- PROVIDED RECORDS
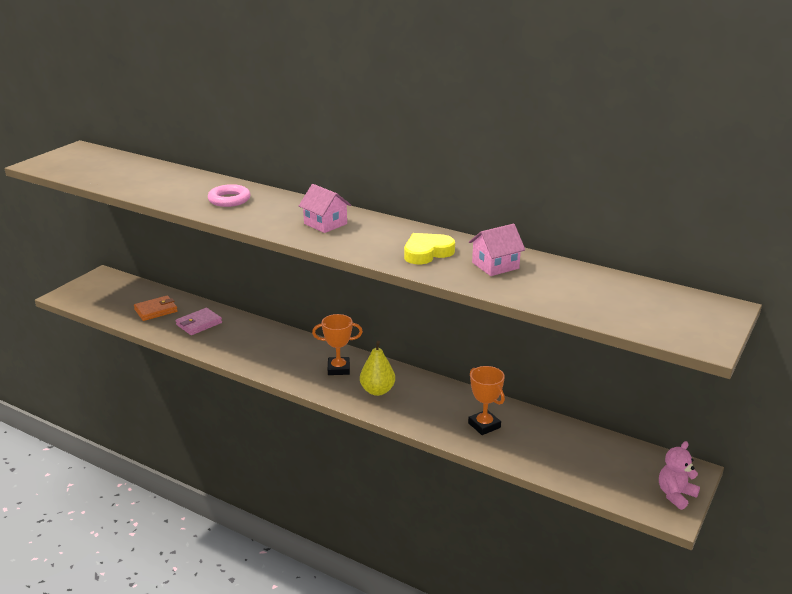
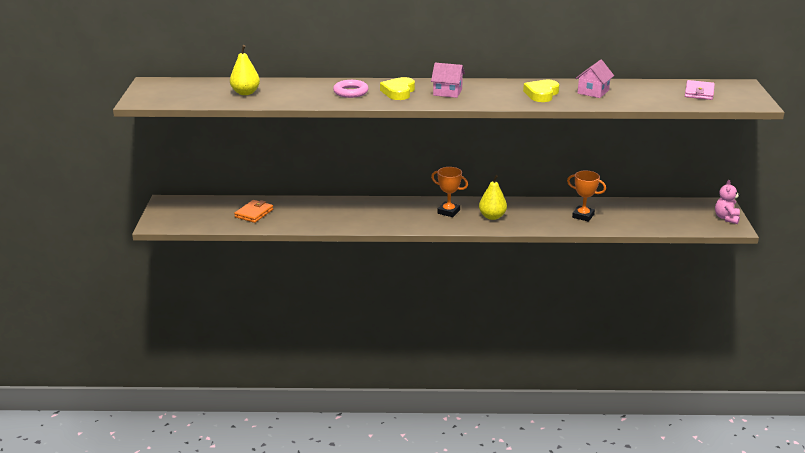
camera: 30 degrees left, 0 degrees up
(135, 177) = (245, 93): none -> yellow pear
(199, 324) = (303, 212): pink wallet -> pink wallet (699, 92)
(275, 211) = (398, 92): none -> yellow heart
(338, 369) = (448, 212): orange trophy -> orange trophy turned 60 degrees clockwise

- AIM OF THE EXERCISE
Would you please print the entries once more, word for word, minus the pictures?

- SOLUTION FOR THIS PROBLEM
camera: 30 degrees left, 0 degrees up
(135, 177) = (245, 93): none -> yellow pear
(199, 324) = (303, 212): pink wallet -> pink wallet (699, 92)
(275, 211) = (398, 92): none -> yellow heart
(338, 369) = (448, 212): orange trophy -> orange trophy turned 60 degrees clockwise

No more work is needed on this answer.